*WHAT NEEDS TO BE DONE:*
All records that follow are to be output exactly.

*DATA TO EXAMINE:*
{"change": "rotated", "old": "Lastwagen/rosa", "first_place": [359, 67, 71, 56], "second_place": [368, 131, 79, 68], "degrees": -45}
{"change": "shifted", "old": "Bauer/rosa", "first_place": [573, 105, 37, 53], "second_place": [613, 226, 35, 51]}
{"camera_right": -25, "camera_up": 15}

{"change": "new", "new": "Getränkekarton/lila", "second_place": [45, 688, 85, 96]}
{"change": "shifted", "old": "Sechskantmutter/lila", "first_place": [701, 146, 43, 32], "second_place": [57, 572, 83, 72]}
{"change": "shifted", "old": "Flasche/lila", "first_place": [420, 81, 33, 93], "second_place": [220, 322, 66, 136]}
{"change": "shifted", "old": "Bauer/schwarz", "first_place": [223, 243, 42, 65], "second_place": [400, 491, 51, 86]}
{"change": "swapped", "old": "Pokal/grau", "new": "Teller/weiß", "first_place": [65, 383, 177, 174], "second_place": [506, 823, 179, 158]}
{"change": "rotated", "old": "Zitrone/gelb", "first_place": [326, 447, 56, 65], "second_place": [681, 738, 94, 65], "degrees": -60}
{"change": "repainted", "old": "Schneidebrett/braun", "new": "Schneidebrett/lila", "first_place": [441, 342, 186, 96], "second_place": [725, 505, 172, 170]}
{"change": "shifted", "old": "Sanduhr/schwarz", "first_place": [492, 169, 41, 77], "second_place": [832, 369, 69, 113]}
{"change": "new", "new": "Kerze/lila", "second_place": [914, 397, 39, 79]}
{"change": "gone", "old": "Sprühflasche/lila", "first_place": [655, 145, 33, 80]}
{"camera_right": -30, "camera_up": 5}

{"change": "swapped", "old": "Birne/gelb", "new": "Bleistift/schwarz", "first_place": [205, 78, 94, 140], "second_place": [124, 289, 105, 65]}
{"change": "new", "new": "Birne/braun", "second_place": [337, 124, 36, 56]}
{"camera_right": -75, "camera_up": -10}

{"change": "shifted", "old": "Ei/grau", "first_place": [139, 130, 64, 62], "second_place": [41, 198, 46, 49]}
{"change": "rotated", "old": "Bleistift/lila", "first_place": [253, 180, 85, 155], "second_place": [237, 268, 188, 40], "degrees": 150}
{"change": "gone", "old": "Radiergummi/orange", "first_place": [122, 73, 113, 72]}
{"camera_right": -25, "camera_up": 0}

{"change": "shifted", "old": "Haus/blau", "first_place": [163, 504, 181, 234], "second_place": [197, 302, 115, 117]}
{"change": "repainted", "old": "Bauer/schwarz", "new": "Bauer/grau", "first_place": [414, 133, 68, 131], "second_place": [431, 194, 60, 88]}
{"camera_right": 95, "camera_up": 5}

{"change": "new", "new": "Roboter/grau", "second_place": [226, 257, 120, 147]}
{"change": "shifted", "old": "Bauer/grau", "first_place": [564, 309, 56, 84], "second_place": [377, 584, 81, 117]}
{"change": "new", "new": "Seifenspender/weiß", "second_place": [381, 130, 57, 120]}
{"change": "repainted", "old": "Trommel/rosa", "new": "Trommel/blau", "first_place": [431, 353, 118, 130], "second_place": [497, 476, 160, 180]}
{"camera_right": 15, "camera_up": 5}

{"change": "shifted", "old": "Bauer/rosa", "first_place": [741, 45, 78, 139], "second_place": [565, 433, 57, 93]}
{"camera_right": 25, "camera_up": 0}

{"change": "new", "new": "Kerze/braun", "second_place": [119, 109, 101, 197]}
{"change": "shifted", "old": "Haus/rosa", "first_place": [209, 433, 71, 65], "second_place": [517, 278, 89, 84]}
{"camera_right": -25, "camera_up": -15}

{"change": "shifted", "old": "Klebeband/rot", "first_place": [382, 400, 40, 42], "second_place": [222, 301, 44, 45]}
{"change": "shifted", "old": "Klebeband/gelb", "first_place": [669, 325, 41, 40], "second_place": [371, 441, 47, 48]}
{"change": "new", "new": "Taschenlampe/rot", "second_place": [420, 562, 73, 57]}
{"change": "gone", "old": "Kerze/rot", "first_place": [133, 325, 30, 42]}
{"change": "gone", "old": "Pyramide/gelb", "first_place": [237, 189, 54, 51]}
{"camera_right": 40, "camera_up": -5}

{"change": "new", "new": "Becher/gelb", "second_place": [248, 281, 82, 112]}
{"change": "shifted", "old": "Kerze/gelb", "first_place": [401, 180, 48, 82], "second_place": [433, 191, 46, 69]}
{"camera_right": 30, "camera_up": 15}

*RESPONSE BELOW:*
{"change": "rotated", "old": "Lastwagen/rosa", "first_place": [359, 67, 71, 56], "second_place": [368, 131, 79, 68], "degrees": -45}
{"change": "shifted", "old": "Bauer/rosa", "first_place": [573, 105, 37, 53], "second_place": [613, 226, 35, 51]}
{"camera_right": -25, "camera_up": 15}

{"change": "new", "new": "Getränkekarton/lila", "second_place": [45, 688, 85, 96]}
{"change": "shifted", "old": "Sechskantmutter/lila", "first_place": [701, 146, 43, 32], "second_place": [57, 572, 83, 72]}
{"change": "shifted", "old": "Flasche/lila", "first_place": [420, 81, 33, 93], "second_place": [220, 322, 66, 136]}
{"change": "shifted", "old": "Bauer/schwarz", "first_place": [223, 243, 42, 65], "second_place": [400, 491, 51, 86]}
{"change": "swapped", "old": "Pokal/grau", "new": "Teller/weiß", "first_place": [65, 383, 177, 174], "second_place": [506, 823, 179, 158]}
{"change": "rotated", "old": "Zitrone/gelb", "first_place": [326, 447, 56, 65], "second_place": [681, 738, 94, 65], "degrees": -60}
{"change": "repainted", "old": "Schneidebrett/braun", "new": "Schneidebrett/lila", "first_place": [441, 342, 186, 96], "second_place": [725, 505, 172, 170]}
{"change": "shifted", "old": "Sanduhr/schwarz", "first_place": [492, 169, 41, 77], "second_place": [832, 369, 69, 113]}
{"change": "new", "new": "Kerze/lila", "second_place": [914, 397, 39, 79]}
{"change": "gone", "old": "Sprühflasche/lila", "first_place": [655, 145, 33, 80]}
{"camera_right": -30, "camera_up": 5}

{"change": "swapped", "old": "Birne/gelb", "new": "Bleistift/schwarz", "first_place": [205, 78, 94, 140], "second_place": [124, 289, 105, 65]}
{"change": "new", "new": "Birne/braun", "second_place": [337, 124, 36, 56]}
{"camera_right": -75, "camera_up": -10}

{"change": "shifted", "old": "Ei/grau", "first_place": [139, 130, 64, 62], "second_place": [41, 198, 46, 49]}
{"change": "rotated", "old": "Bleistift/lila", "first_place": [253, 180, 85, 155], "second_place": [237, 268, 188, 40], "degrees": 150}
{"change": "gone", "old": "Radiergummi/orange", "first_place": [122, 73, 113, 72]}
{"camera_right": -25, "camera_up": 0}

{"change": "shifted", "old": "Haus/blau", "first_place": [163, 504, 181, 234], "second_place": [197, 302, 115, 117]}
{"change": "repainted", "old": "Bauer/schwarz", "new": "Bauer/grau", "first_place": [414, 133, 68, 131], "second_place": [431, 194, 60, 88]}
{"camera_right": 95, "camera_up": 5}

{"change": "new", "new": "Roboter/grau", "second_place": [226, 257, 120, 147]}
{"change": "shifted", "old": "Bauer/grau", "first_place": [564, 309, 56, 84], "second_place": [377, 584, 81, 117]}
{"change": "new", "new": "Seifenspender/weiß", "second_place": [381, 130, 57, 120]}
{"change": "repainted", "old": "Trommel/rosa", "new": "Trommel/blau", "first_place": [431, 353, 118, 130], "second_place": [497, 476, 160, 180]}
{"camera_right": 15, "camera_up": 5}

{"change": "shifted", "old": "Bauer/rosa", "first_place": [741, 45, 78, 139], "second_place": [565, 433, 57, 93]}
{"camera_right": 25, "camera_up": 0}

{"change": "new", "new": "Kerze/braun", "second_place": [119, 109, 101, 197]}
{"change": "shifted", "old": "Haus/rosa", "first_place": [209, 433, 71, 65], "second_place": [517, 278, 89, 84]}
{"camera_right": -25, "camera_up": -15}

{"change": "shifted", "old": "Klebeband/rot", "first_place": [382, 400, 40, 42], "second_place": [222, 301, 44, 45]}
{"change": "shifted", "old": "Klebeband/gelb", "first_place": [669, 325, 41, 40], "second_place": [371, 441, 47, 48]}
{"change": "new", "new": "Taschenlampe/rot", "second_place": [420, 562, 73, 57]}
{"change": "gone", "old": "Kerze/rot", "first_place": [133, 325, 30, 42]}
{"change": "gone", "old": "Pyramide/gelb", "first_place": [237, 189, 54, 51]}
{"camera_right": 40, "camera_up": -5}

{"change": "new", "new": "Becher/gelb", "second_place": [248, 281, 82, 112]}
{"change": "shifted", "old": "Kerze/gelb", "first_place": [401, 180, 48, 82], "second_place": [433, 191, 46, 69]}
{"camera_right": 30, "camera_up": 15}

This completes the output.